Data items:
※
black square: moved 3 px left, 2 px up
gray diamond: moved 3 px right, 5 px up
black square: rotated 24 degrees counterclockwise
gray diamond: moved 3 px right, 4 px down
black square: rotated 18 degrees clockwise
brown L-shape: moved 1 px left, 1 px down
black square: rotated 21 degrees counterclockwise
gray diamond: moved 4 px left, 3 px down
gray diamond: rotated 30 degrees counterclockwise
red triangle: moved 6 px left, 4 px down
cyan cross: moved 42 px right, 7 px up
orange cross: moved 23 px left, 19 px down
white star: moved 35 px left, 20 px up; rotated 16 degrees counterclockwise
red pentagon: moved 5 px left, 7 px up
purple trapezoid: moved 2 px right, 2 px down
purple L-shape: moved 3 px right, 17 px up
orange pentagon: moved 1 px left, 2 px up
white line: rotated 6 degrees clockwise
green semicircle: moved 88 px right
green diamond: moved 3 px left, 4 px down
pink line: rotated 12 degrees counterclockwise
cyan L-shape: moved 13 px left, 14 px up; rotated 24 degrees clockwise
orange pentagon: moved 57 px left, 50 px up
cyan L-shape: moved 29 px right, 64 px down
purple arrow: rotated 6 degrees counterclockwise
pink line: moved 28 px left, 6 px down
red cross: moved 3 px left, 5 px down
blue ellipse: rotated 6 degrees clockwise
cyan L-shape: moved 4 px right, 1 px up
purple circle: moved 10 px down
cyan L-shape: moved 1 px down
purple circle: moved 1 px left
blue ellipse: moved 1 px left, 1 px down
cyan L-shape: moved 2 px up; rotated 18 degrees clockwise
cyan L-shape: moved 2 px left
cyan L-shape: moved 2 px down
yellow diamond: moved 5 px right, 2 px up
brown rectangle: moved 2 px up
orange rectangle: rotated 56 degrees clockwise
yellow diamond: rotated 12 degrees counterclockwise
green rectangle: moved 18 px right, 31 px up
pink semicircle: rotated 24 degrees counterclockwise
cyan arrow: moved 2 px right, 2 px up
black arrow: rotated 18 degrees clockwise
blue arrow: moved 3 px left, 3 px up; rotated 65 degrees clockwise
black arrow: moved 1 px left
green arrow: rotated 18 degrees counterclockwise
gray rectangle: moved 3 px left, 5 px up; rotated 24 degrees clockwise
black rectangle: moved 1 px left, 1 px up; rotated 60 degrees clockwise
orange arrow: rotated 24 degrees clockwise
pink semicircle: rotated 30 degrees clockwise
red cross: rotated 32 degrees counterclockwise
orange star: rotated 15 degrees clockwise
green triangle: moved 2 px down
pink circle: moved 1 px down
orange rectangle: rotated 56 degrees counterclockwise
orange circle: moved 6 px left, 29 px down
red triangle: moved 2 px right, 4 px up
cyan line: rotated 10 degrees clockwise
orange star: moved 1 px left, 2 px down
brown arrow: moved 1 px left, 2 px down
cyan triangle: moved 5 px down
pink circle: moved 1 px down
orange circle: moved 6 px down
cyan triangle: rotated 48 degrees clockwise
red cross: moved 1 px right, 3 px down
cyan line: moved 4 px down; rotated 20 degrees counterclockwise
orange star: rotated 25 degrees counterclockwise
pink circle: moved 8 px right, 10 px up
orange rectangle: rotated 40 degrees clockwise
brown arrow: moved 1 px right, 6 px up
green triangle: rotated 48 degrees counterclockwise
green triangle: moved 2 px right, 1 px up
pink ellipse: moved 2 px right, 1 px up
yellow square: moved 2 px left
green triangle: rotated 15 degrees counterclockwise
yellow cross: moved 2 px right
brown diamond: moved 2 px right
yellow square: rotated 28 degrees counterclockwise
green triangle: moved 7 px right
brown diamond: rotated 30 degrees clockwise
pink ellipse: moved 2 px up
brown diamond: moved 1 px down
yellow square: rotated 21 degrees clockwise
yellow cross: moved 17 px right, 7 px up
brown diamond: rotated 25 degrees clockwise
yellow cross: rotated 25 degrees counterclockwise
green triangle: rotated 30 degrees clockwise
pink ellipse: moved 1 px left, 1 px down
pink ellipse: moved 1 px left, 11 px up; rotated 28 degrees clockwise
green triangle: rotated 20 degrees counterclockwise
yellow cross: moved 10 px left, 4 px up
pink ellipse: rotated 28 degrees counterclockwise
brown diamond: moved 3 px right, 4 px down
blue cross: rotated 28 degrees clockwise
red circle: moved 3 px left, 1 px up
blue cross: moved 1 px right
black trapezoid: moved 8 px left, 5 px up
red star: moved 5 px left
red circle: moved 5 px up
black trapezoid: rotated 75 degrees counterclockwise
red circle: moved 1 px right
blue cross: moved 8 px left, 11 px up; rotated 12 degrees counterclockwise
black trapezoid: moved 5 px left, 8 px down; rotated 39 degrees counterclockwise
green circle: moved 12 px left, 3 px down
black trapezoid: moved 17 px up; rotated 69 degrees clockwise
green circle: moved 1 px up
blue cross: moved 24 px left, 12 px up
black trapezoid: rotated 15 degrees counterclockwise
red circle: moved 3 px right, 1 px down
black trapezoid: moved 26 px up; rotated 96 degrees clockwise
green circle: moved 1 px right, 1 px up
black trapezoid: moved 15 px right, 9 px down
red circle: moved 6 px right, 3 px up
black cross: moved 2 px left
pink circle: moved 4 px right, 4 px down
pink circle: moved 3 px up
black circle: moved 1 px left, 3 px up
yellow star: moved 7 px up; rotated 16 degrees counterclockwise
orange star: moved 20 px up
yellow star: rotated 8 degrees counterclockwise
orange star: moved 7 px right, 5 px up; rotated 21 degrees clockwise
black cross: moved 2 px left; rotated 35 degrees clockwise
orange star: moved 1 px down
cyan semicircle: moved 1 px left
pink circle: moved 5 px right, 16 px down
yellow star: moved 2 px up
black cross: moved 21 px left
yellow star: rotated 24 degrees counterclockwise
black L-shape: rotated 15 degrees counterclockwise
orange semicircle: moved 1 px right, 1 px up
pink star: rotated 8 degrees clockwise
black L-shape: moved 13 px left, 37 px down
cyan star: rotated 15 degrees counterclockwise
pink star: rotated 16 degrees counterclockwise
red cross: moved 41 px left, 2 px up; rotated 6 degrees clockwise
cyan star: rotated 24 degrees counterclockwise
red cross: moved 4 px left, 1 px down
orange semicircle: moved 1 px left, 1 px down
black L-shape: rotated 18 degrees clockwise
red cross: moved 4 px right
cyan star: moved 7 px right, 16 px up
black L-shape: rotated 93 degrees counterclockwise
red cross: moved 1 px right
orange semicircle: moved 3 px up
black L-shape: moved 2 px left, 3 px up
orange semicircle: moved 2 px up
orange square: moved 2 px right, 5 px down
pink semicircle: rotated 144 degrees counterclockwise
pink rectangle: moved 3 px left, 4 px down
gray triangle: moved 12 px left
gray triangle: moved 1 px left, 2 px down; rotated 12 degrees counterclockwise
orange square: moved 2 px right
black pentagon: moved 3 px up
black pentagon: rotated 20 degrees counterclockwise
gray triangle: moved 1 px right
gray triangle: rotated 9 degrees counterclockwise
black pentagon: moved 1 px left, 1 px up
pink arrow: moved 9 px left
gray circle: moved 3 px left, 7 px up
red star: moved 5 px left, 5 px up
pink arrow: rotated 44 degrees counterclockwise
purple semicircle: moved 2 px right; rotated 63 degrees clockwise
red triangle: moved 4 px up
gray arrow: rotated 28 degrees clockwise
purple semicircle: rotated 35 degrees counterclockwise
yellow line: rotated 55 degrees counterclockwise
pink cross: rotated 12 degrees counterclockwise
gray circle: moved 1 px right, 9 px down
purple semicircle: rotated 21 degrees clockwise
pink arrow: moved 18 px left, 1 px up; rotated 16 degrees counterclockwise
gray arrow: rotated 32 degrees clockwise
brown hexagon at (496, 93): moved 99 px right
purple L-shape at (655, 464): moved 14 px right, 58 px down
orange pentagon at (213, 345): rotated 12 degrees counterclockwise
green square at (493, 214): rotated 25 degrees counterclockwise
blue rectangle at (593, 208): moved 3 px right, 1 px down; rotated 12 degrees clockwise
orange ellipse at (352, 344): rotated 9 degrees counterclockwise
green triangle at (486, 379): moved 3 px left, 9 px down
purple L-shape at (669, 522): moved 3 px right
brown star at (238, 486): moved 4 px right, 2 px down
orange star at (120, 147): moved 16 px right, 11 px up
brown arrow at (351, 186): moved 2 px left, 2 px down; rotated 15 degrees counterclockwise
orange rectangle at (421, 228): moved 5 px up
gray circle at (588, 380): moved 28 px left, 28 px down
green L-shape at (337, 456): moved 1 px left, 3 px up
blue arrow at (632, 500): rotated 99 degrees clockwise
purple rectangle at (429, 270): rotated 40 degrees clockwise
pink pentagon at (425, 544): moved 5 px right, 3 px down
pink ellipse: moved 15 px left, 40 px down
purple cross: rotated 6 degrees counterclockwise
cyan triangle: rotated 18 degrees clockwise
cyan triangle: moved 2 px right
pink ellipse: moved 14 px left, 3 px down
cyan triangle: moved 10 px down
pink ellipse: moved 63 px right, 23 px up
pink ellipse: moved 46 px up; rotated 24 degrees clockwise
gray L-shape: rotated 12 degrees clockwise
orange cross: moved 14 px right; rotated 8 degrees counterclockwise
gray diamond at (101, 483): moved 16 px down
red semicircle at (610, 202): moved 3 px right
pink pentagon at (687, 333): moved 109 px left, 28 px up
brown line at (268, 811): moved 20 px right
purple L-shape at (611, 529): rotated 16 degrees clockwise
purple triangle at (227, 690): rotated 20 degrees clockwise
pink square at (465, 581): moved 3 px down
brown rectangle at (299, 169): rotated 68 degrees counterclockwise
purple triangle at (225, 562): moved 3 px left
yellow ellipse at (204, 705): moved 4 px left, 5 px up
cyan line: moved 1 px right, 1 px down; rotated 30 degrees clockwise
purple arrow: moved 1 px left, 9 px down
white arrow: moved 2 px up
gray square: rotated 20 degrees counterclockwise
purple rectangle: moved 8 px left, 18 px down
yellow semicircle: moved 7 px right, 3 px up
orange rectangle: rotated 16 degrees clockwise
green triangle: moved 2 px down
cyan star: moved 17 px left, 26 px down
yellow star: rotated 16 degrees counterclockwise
※
### BRIEF:
Put the entries, from the first line down to and including the line that contains "cyan L-shape: moved 4 px right, 1 px up", into a JSON list of strings, one string per line. Leave out any blank lines.

### OUTPUT OF THE TASK:
[
  "black square: moved 3 px left, 2 px up",
  "gray diamond: moved 3 px right, 5 px up",
  "black square: rotated 24 degrees counterclockwise",
  "gray diamond: moved 3 px right, 4 px down",
  "black square: rotated 18 degrees clockwise",
  "brown L-shape: moved 1 px left, 1 px down",
  "black square: rotated 21 degrees counterclockwise",
  "gray diamond: moved 4 px left, 3 px down",
  "gray diamond: rotated 30 degrees counterclockwise",
  "red triangle: moved 6 px left, 4 px down",
  "cyan cross: moved 42 px right, 7 px up",
  "orange cross: moved 23 px left, 19 px down",
  "white star: moved 35 px left, 20 px up; rotated 16 degrees counterclockwise",
  "red pentagon: moved 5 px left, 7 px up",
  "purple trapezoid: moved 2 px right, 2 px down",
  "purple L-shape: moved 3 px right, 17 px up",
  "orange pentagon: moved 1 px left, 2 px up",
  "white line: rotated 6 degrees clockwise",
  "green semicircle: moved 88 px right",
  "green diamond: moved 3 px left, 4 px down",
  "pink line: rotated 12 degrees counterclockwise",
  "cyan L-shape: moved 13 px left, 14 px up; rotated 24 degrees clockwise",
  "orange pentagon: moved 57 px left, 50 px up",
  "cyan L-shape: moved 29 px right, 64 px down",
  "purple arrow: rotated 6 degrees counterclockwise",
  "pink line: moved 28 px left, 6 px down",
  "red cross: moved 3 px left, 5 px down",
  "blue ellipse: rotated 6 degrees clockwise",
  "cyan L-shape: moved 4 px right, 1 px up"
]